[EXERCISE AIM] Retype each record below word for word. Leave the pictures out.
DATASET EXTRACT below:
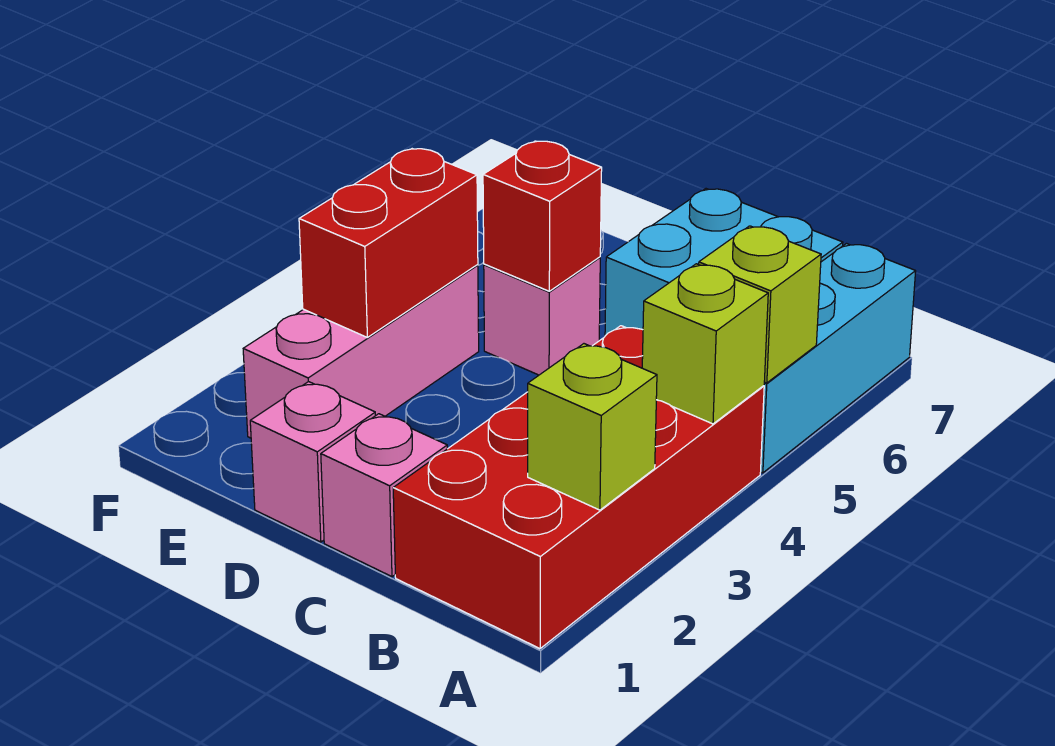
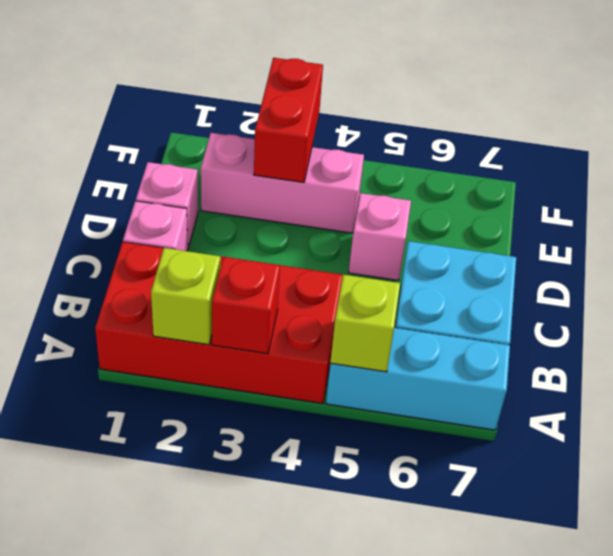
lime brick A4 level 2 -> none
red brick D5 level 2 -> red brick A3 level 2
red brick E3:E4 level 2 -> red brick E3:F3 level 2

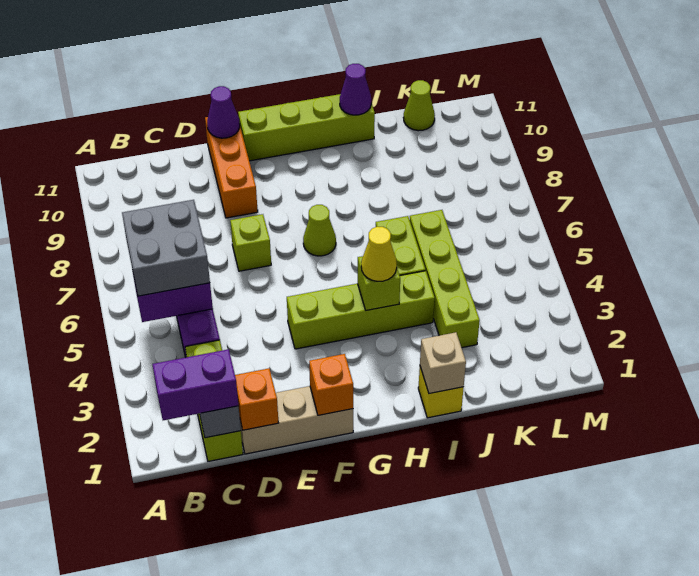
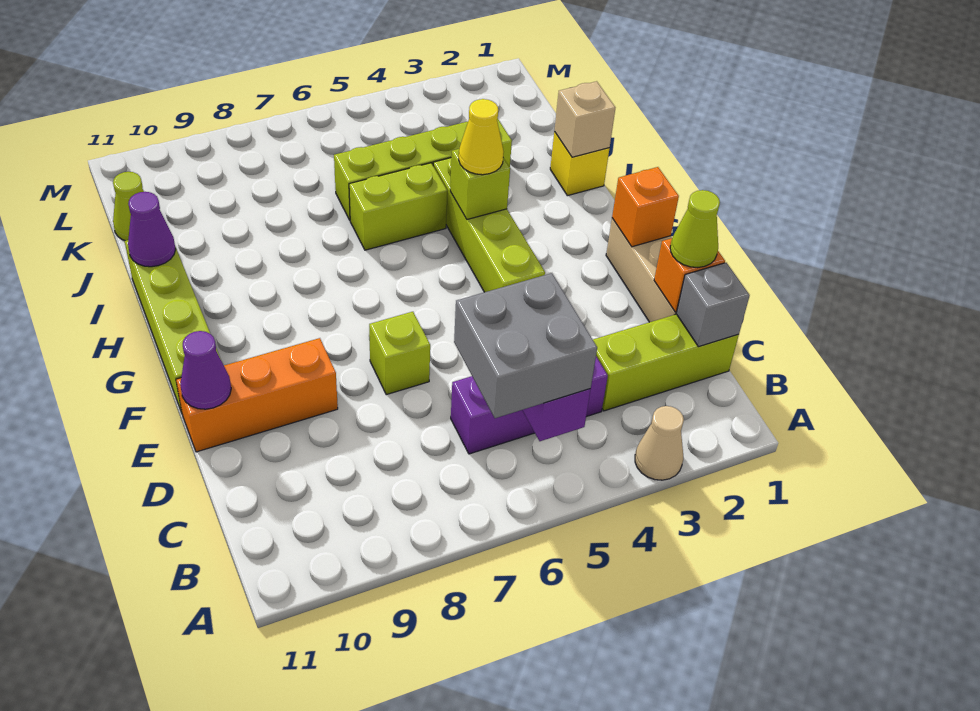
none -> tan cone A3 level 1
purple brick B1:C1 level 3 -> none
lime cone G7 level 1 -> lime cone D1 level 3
End of DATASET EXTRACT.
[OUTPUT FOR THIS TASK]
lime brick A4 level 2 -> none
red brick D5 level 2 -> red brick A3 level 2
red brick E3:E4 level 2 -> red brick E3:F3 level 2

none -> tan cone A3 level 1
purple brick B1:C1 level 3 -> none
lime cone G7 level 1 -> lime cone D1 level 3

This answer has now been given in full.